> **THE TASK**
The records that follow should be copied out exactly, pictures excluded.

Image sets with object changes:
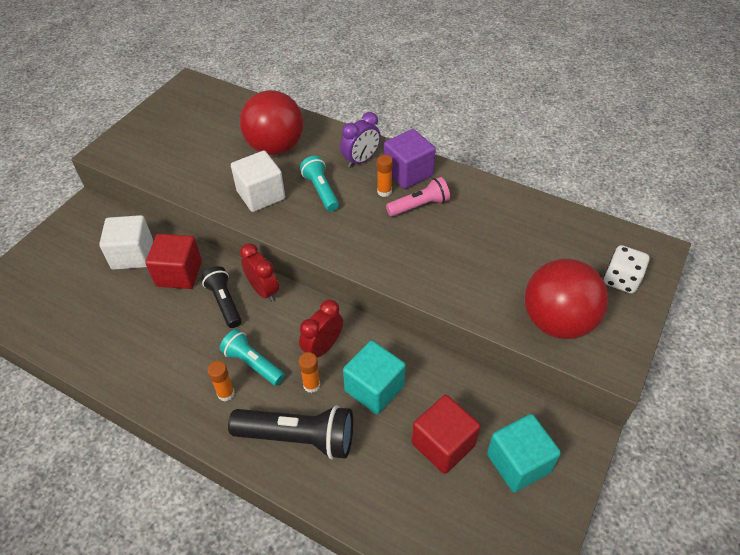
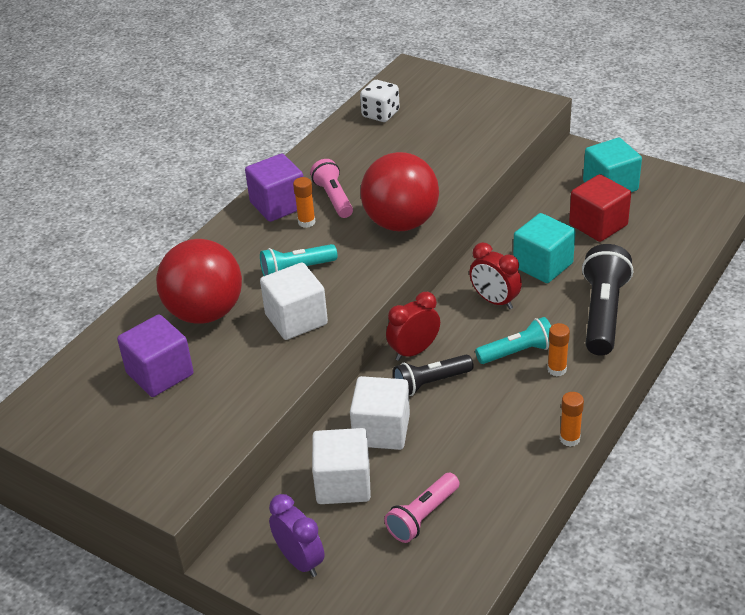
camera: 85 degrees left, 10 degrees down
red cube [146,234,202,289] -> white cube [350,376,410,450]
turquoise flashlight [220,329,285,386] -> turquoise flashlight turned 150 degrees counterclockwise [475,317,551,364]
orange glue stick [298,352,321,393] -> orange glue stick moved to [560,392,584,447]
purple clock [340,112,381,168] -> purple clock moved to [269,494,325,577]
red ball [525,259,609,339] -> red ball moved to [360,152,439,231]
white dice [604,245,650,294] -> white dice moved to [360,80,400,122]
none -> purple cube [117,314,194,397]
none -> pink flashlight [384,473,460,543]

> **FINISHED TASK**
camera: 85 degrees left, 10 degrees down
red cube [146,234,202,289] -> white cube [350,376,410,450]
turquoise flashlight [220,329,285,386] -> turquoise flashlight turned 150 degrees counterclockwise [475,317,551,364]
orange glue stick [298,352,321,393] -> orange glue stick moved to [560,392,584,447]
purple clock [340,112,381,168] -> purple clock moved to [269,494,325,577]
red ball [525,259,609,339] -> red ball moved to [360,152,439,231]
white dice [604,245,650,294] -> white dice moved to [360,80,400,122]
none -> purple cube [117,314,194,397]
none -> pink flashlight [384,473,460,543]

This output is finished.